RECORD SET ▸

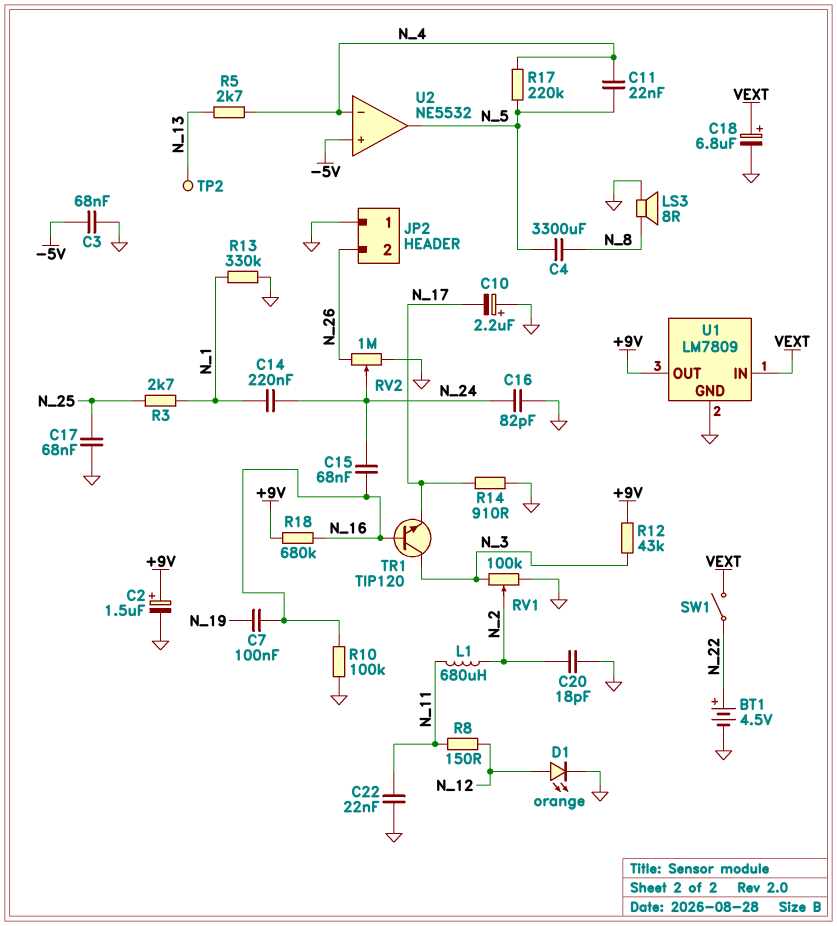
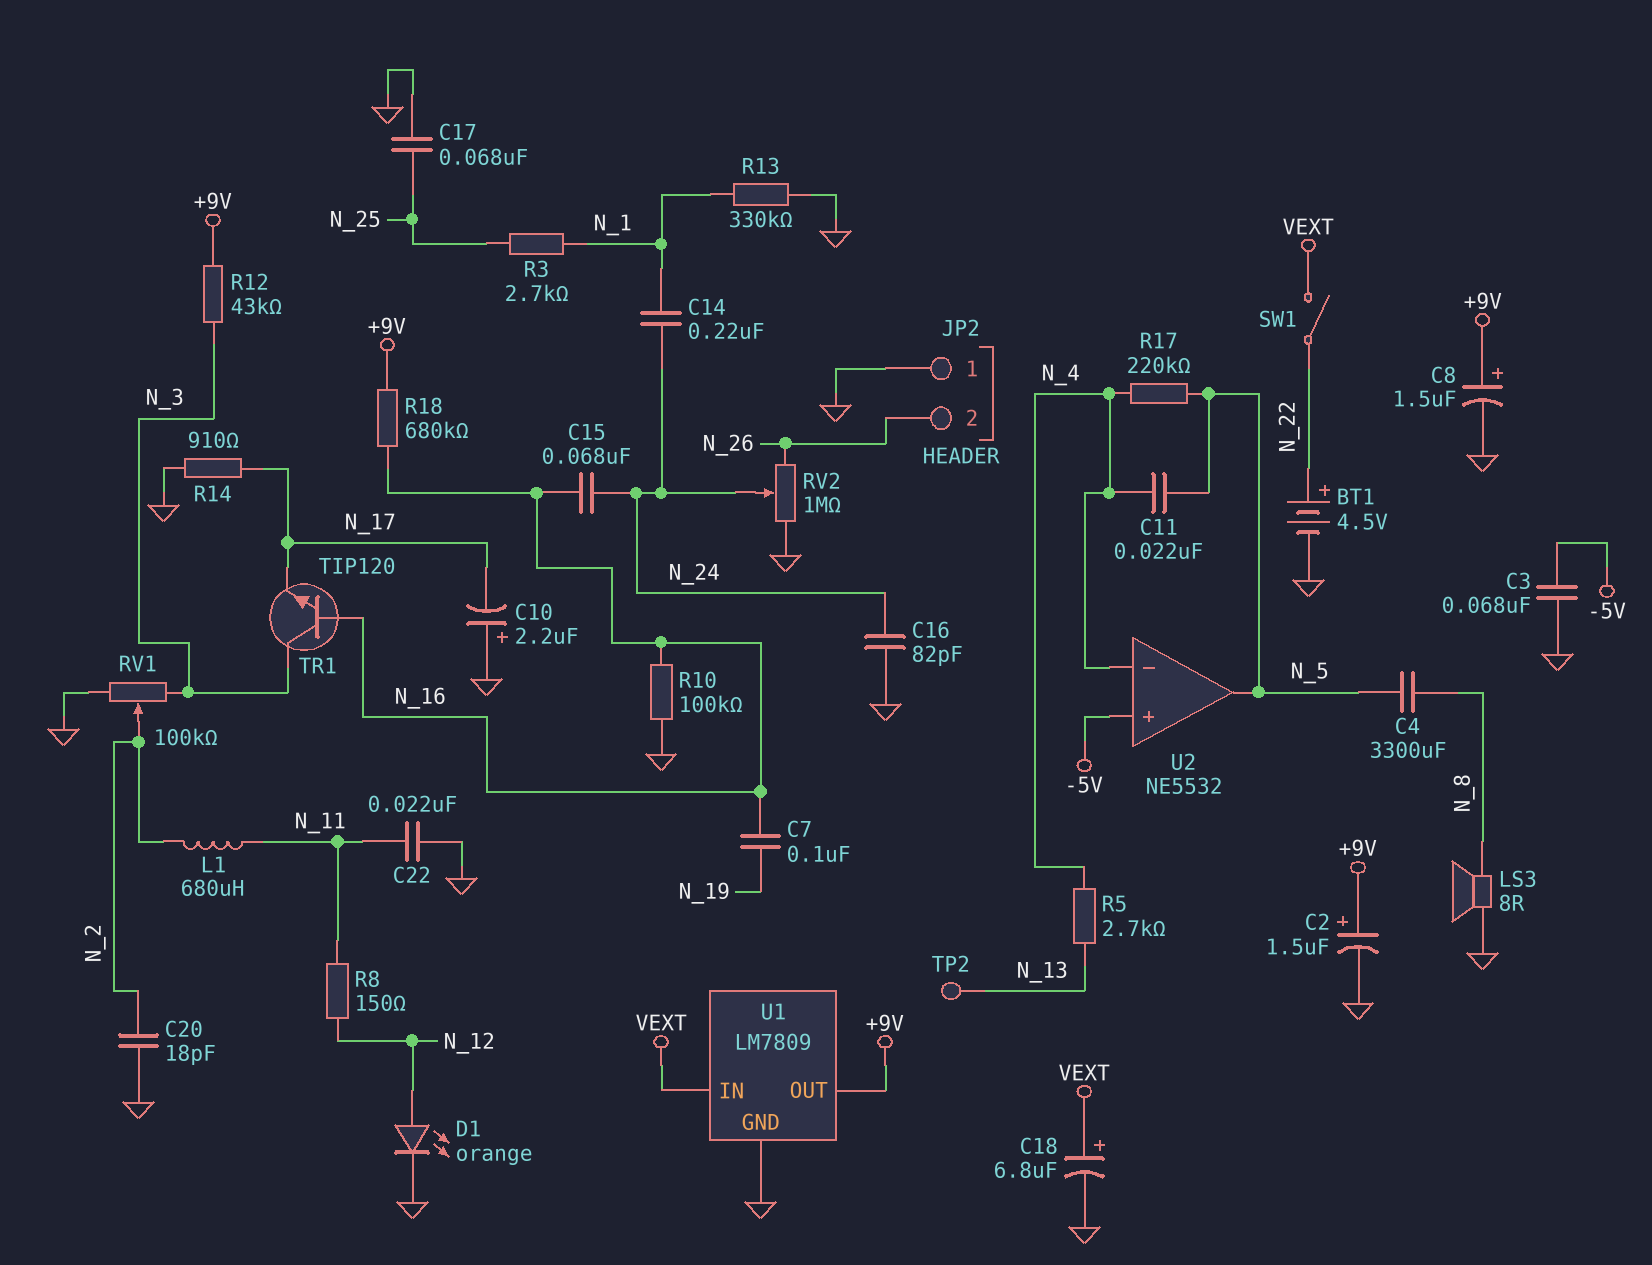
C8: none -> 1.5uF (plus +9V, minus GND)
--
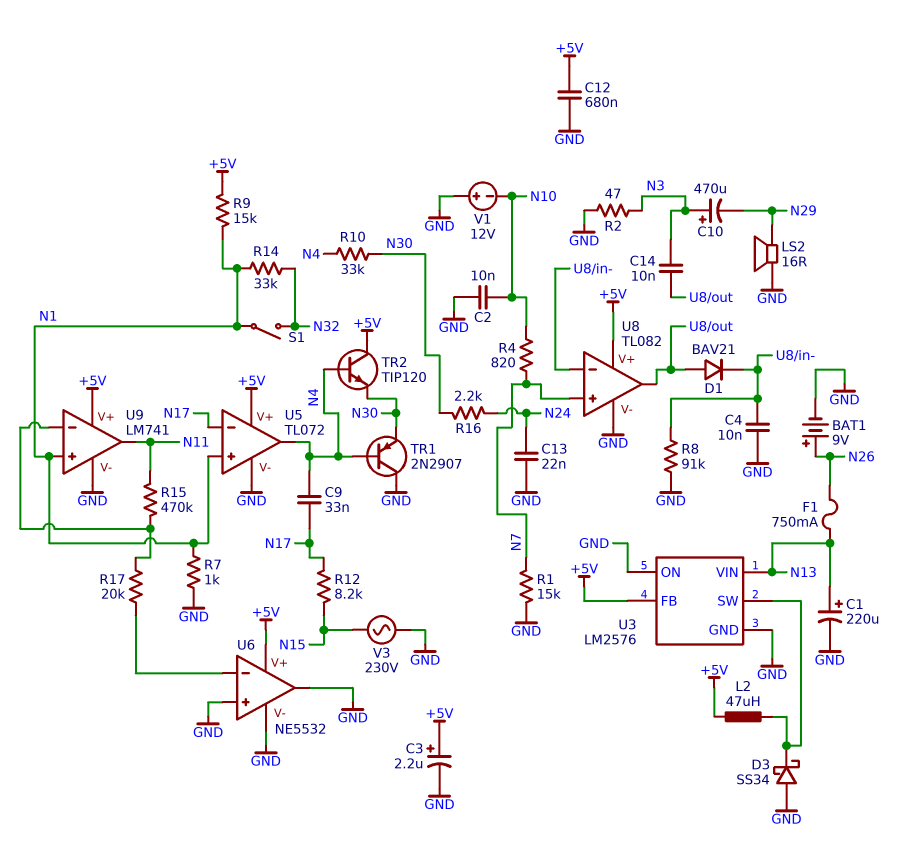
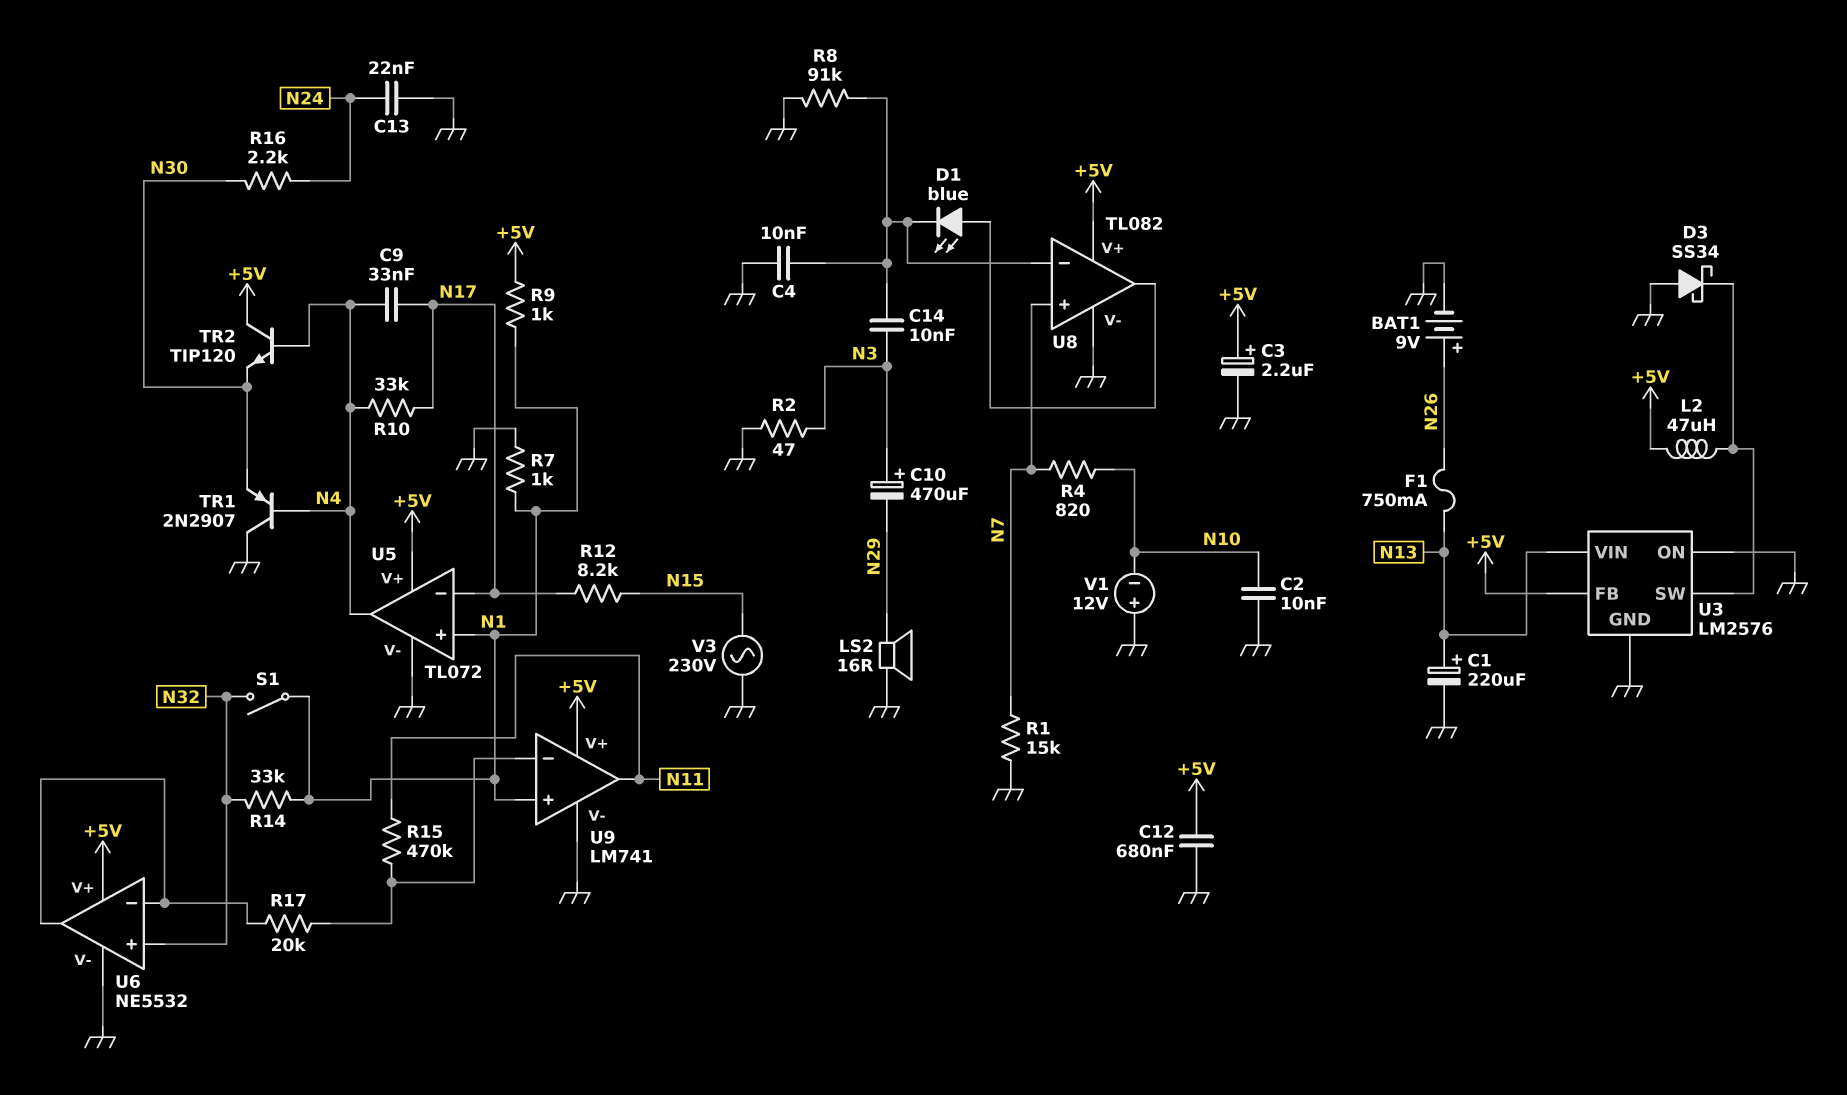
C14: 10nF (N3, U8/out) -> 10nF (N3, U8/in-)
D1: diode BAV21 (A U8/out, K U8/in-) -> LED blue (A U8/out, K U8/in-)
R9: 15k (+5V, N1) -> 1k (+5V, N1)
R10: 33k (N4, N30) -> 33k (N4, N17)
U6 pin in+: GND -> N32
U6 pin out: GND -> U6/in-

TASK STATEMENT ▸ There is a line with "R10: 33k (N4, N30) -> 33k (N4, N17)" and a line with "U6 pin out: GND" above. Copy exactly those two lines and all lines between them, with nothing else.

YOUR RESPONSE ▸
R10: 33k (N4, N30) -> 33k (N4, N17)
U6 pin in+: GND -> N32
U6 pin out: GND -> U6/in-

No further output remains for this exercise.